(Beginning of Supplied material)

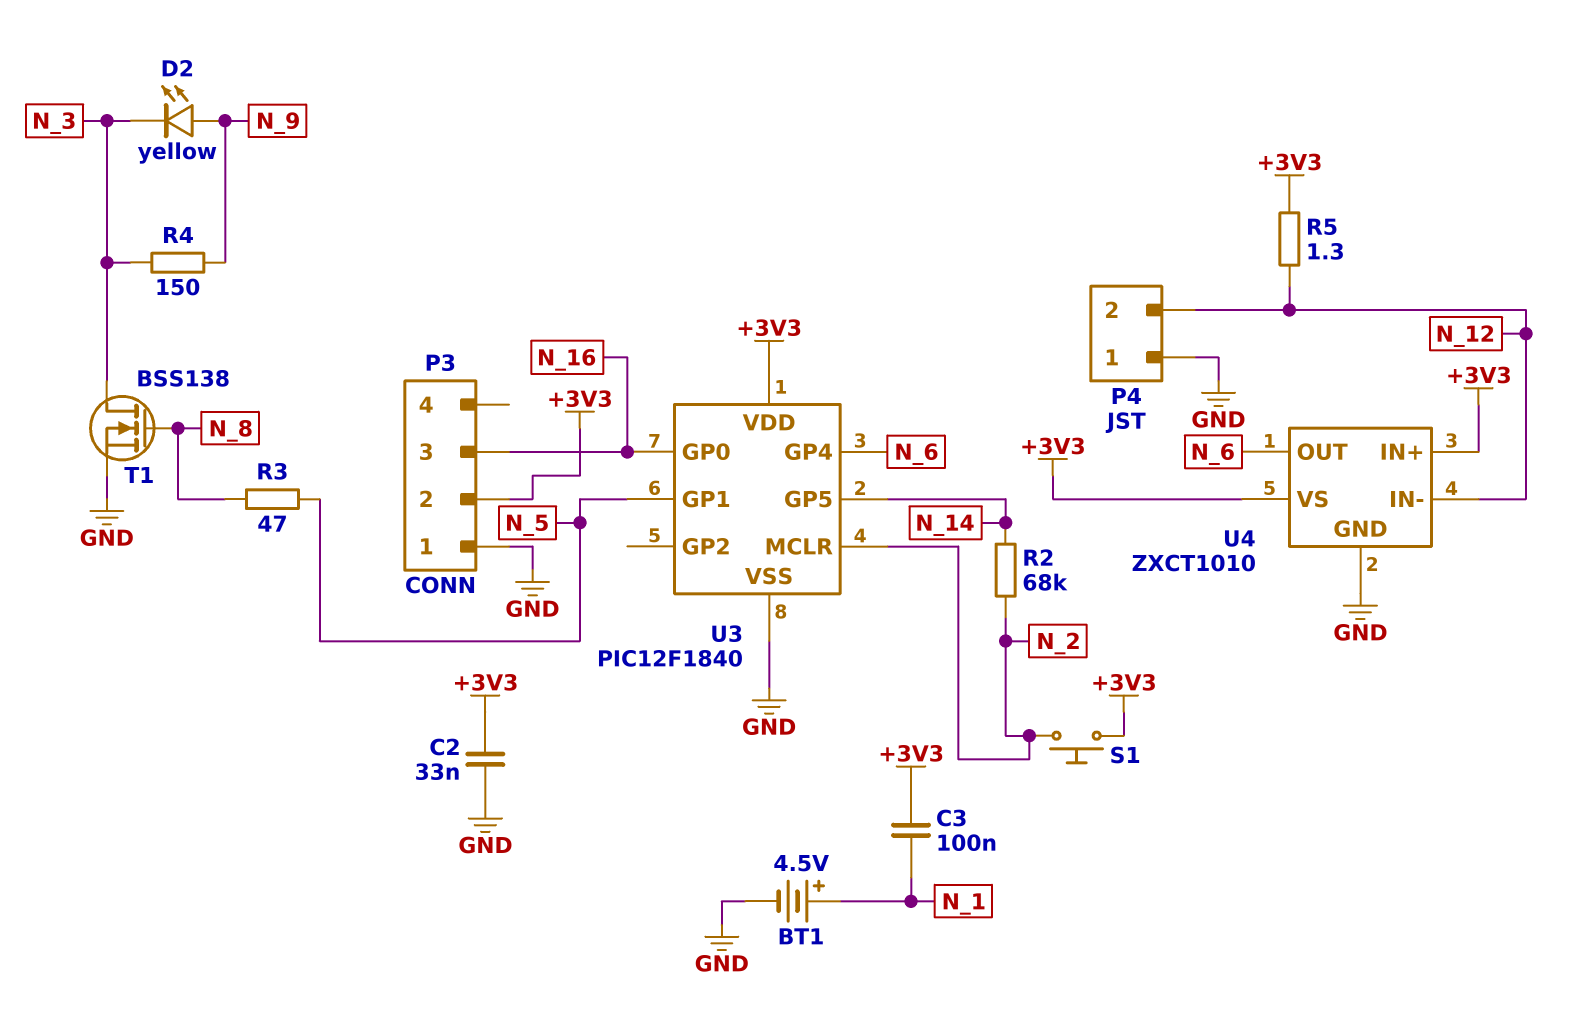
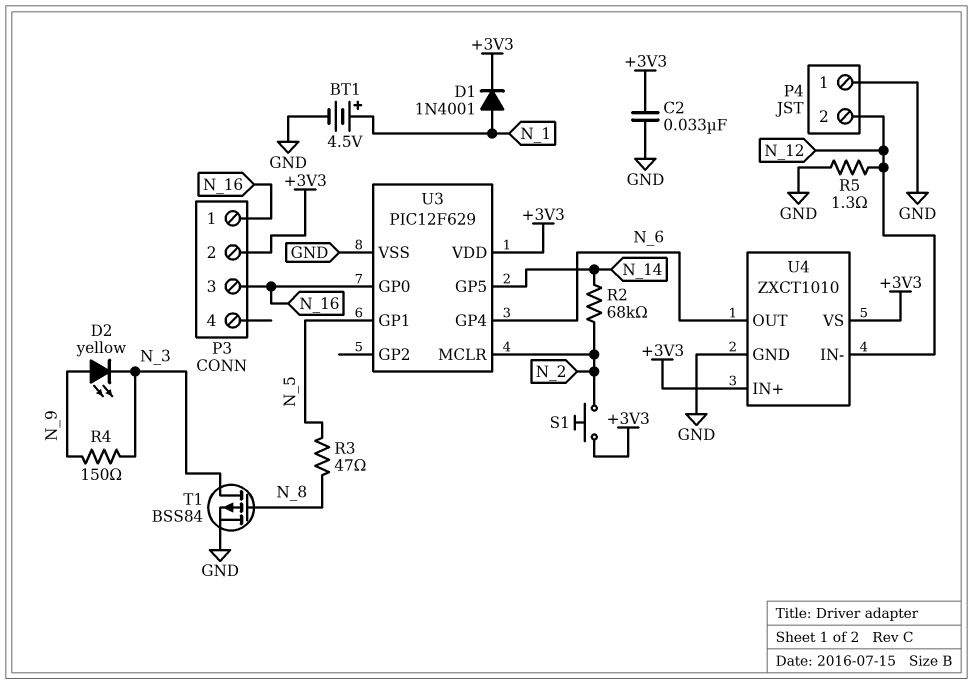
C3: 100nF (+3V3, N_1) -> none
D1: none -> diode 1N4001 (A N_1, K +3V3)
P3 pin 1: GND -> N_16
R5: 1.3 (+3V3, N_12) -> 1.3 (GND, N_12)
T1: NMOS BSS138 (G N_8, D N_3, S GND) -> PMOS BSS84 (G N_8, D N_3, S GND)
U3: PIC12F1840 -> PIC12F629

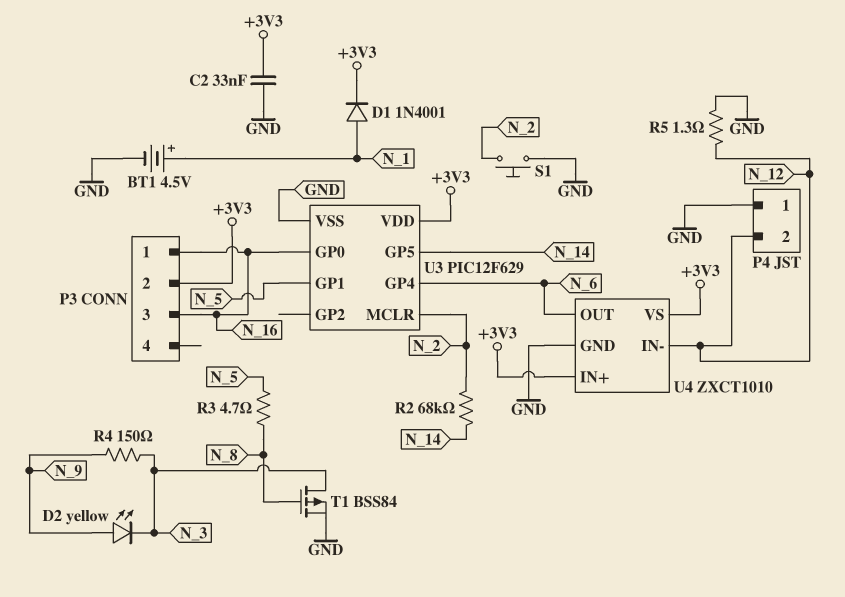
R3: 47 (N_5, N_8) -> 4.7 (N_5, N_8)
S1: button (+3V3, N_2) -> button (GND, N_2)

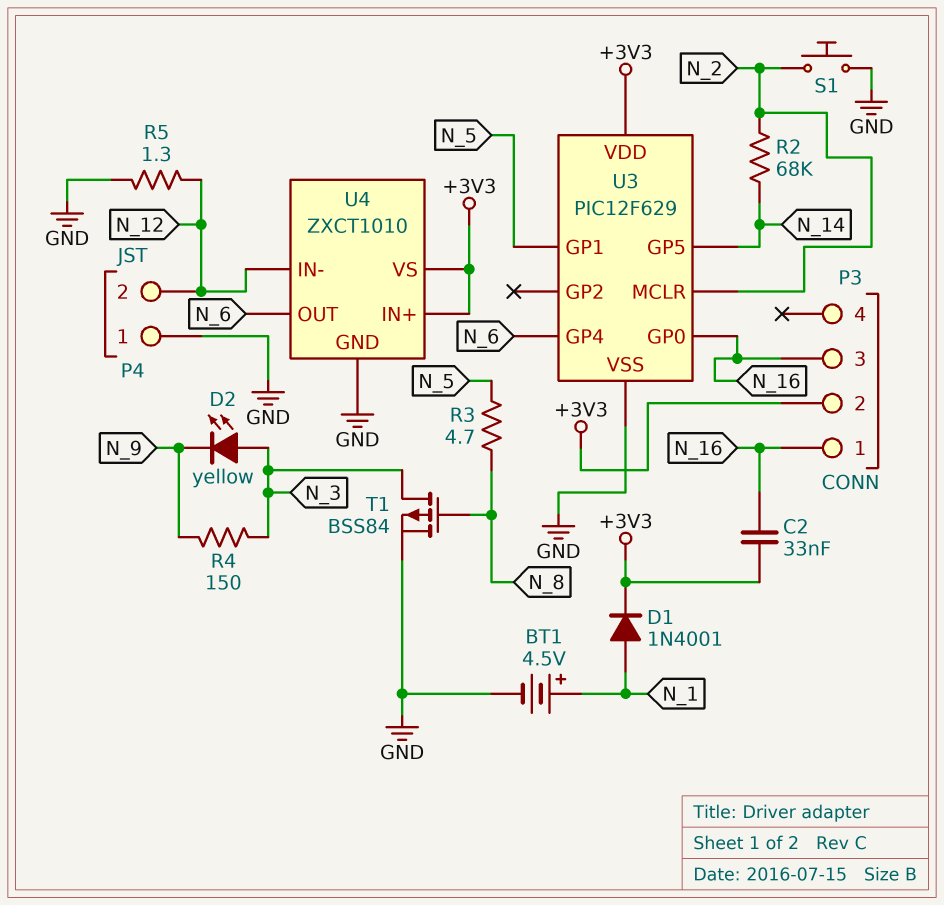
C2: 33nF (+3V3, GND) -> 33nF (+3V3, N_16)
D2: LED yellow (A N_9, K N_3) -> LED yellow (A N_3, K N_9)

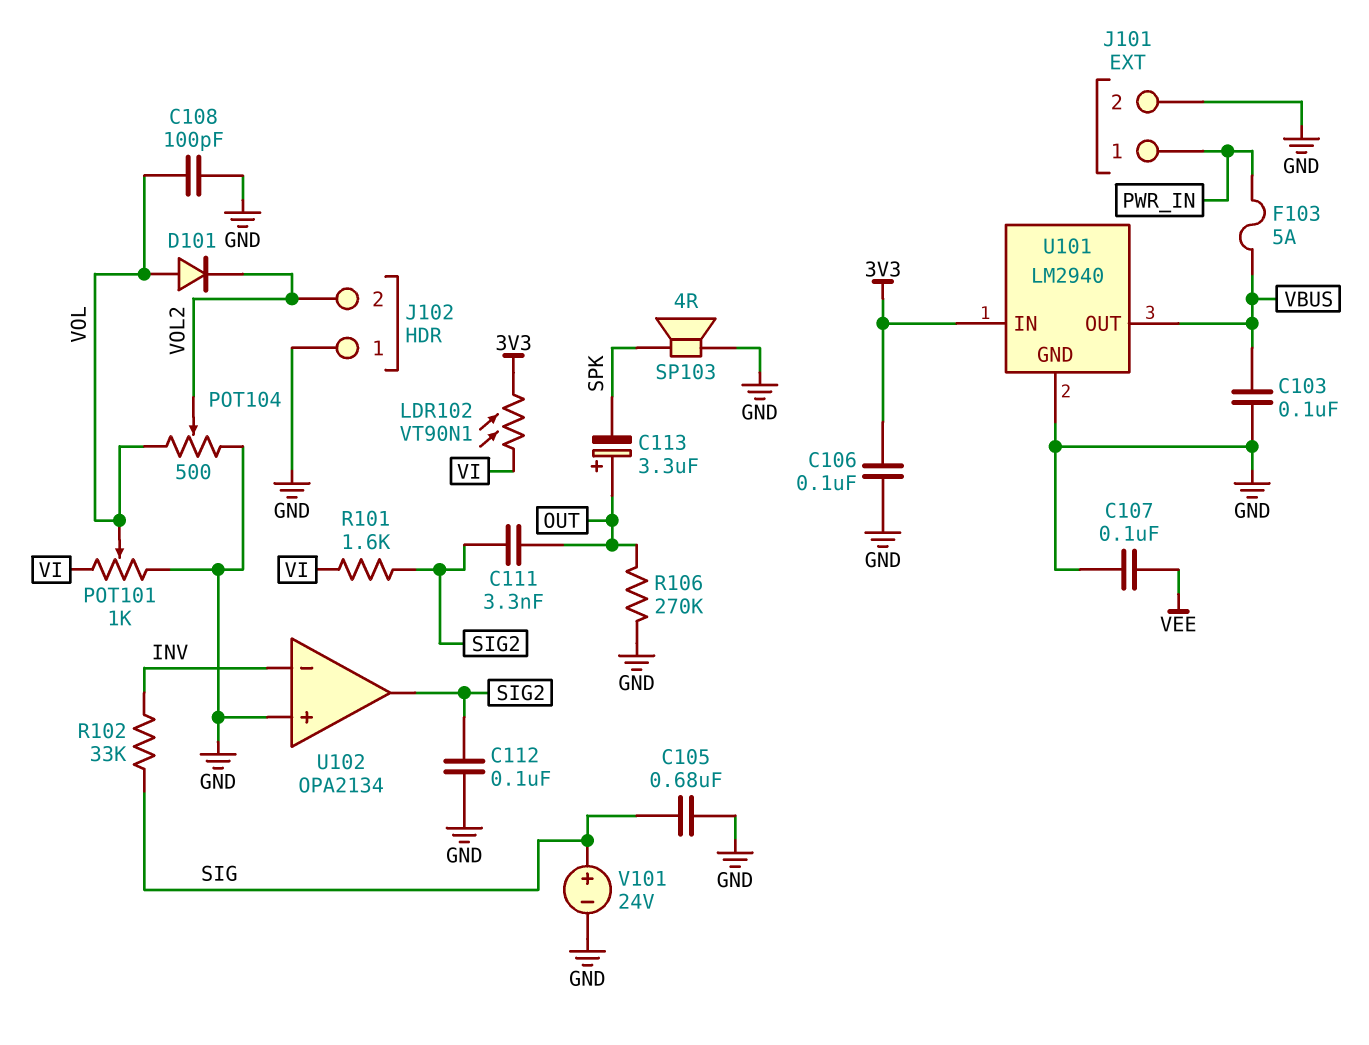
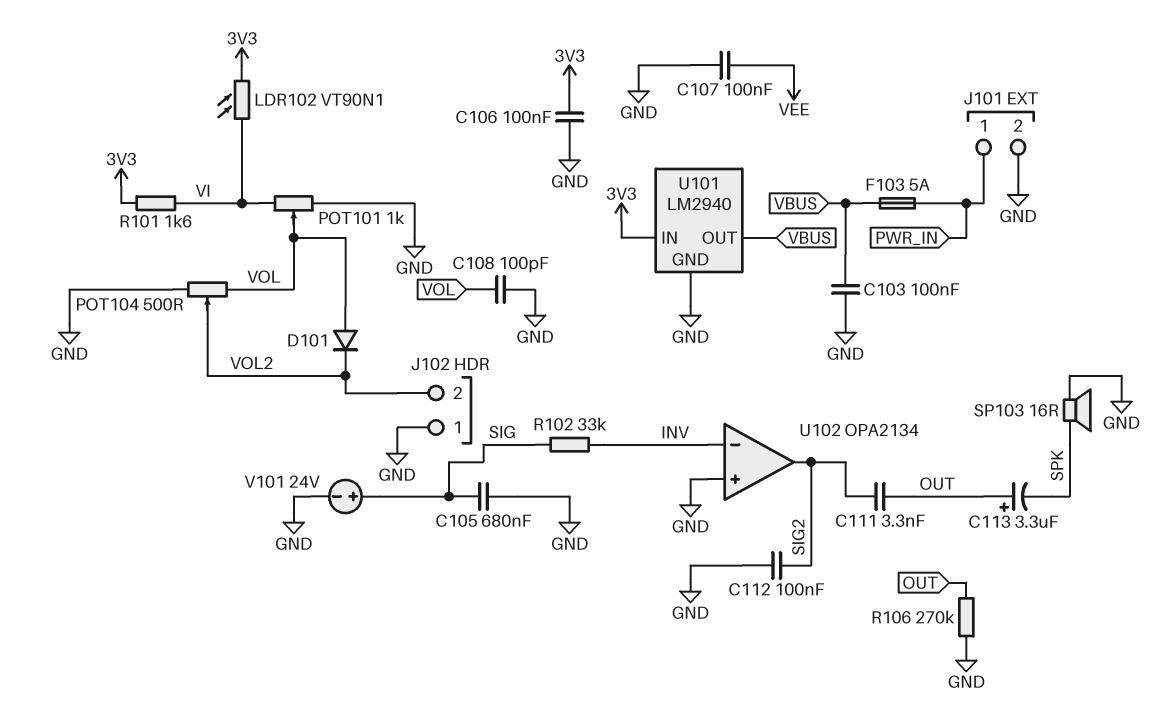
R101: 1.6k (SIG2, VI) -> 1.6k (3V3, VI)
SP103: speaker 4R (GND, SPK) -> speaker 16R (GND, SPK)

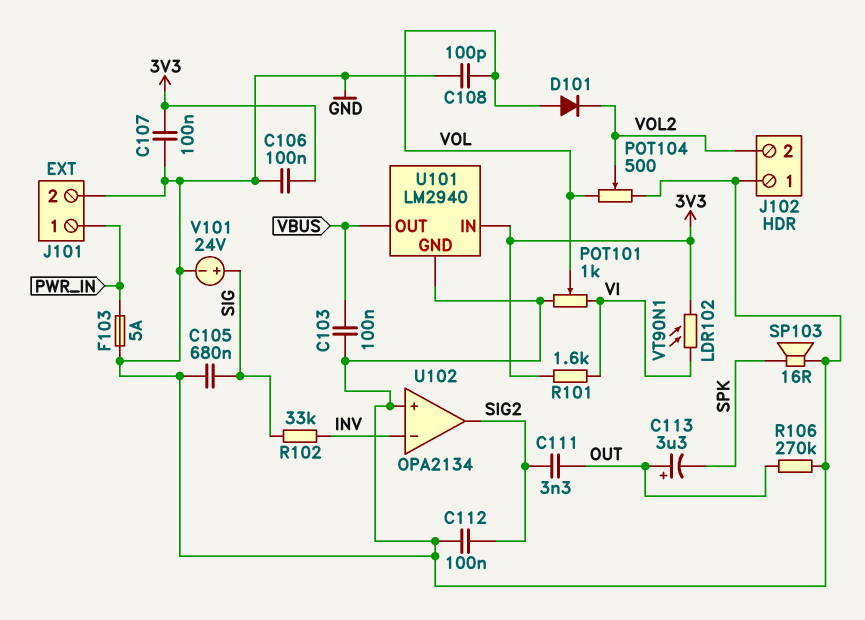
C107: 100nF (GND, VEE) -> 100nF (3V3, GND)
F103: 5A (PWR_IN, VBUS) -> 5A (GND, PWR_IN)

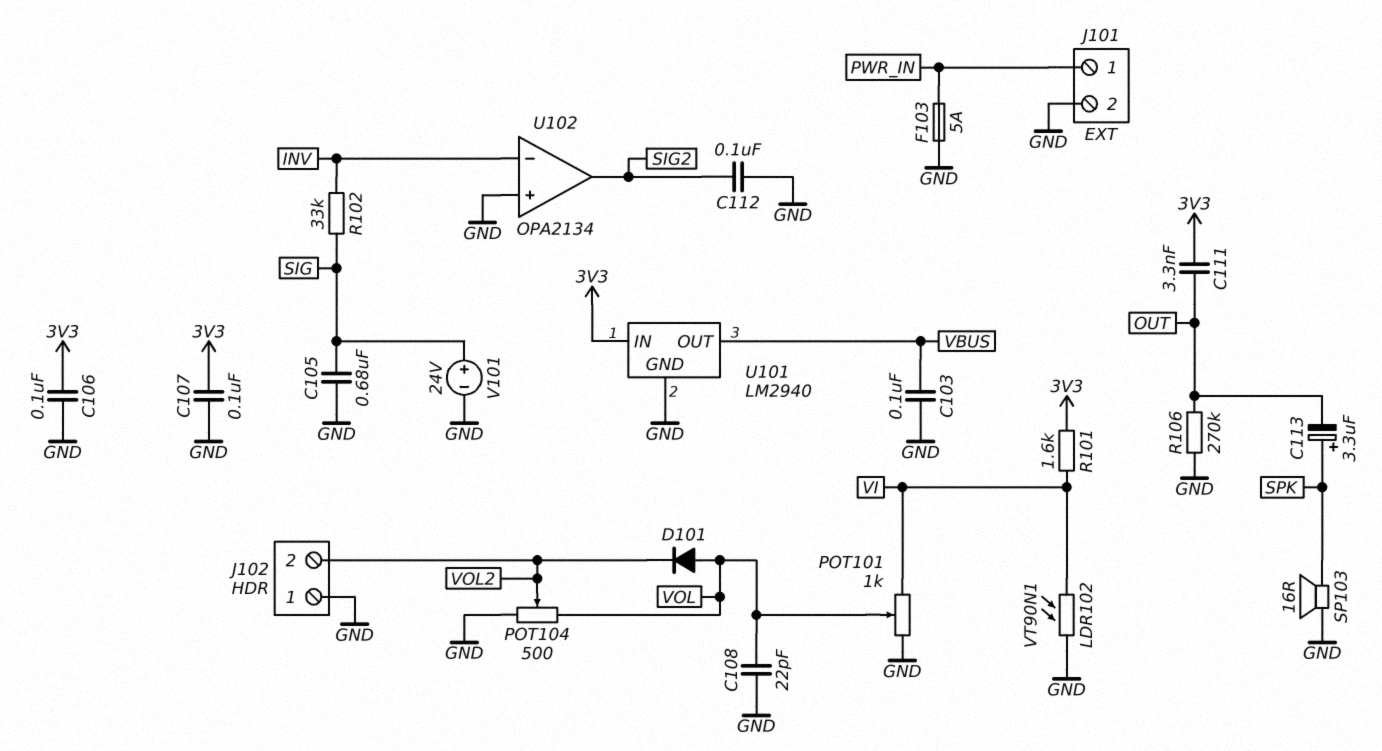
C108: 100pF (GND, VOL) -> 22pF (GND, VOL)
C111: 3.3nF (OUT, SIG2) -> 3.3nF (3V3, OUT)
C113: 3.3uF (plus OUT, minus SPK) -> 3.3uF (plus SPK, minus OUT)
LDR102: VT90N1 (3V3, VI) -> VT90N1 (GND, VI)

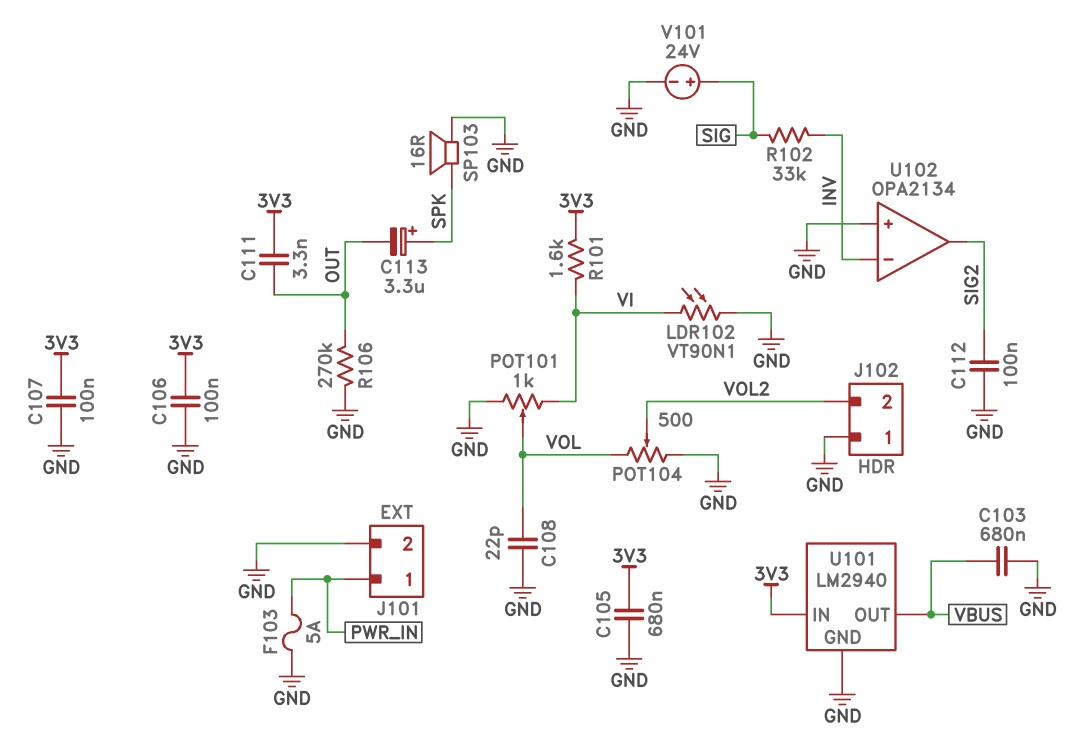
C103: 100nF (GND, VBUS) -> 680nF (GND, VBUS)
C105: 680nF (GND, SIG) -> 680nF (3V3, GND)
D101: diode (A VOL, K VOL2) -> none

(End of Supplied material)

=== Your instructions ===
In the entries above, count each line holding the word "none" and give that count alone.

=== Result for this task ===
3